*** DATA SHOWN Section Begins ***

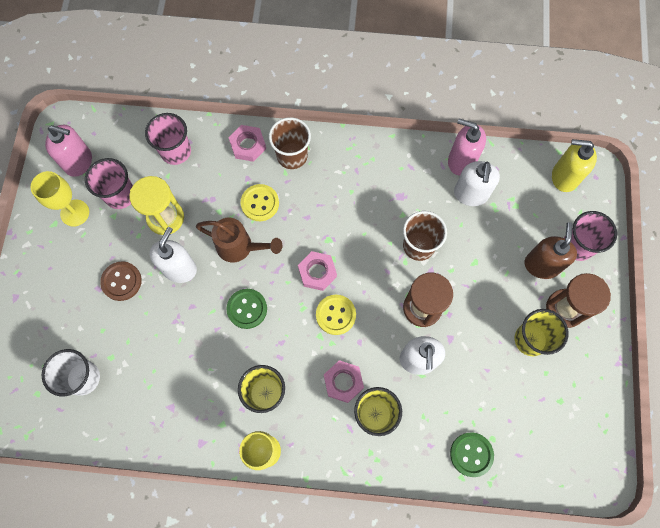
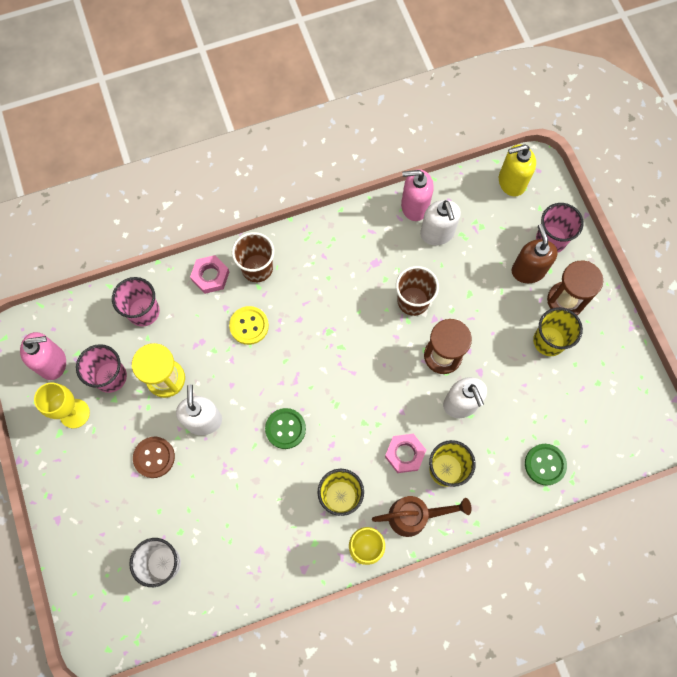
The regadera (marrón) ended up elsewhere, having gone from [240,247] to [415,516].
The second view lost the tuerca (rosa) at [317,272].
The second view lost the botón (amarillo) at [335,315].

*** DATA SHOWN Section Ends ***

*WHAT THE TASK ASKS*. From the line containing "The second view lost the tuerca" down to the last line of the listing above, give every line again exactly, and add nothing.

*SOLVED PROBLEM*.
The second view lost the tuerca (rosa) at [317,272].
The second view lost the botón (amarillo) at [335,315].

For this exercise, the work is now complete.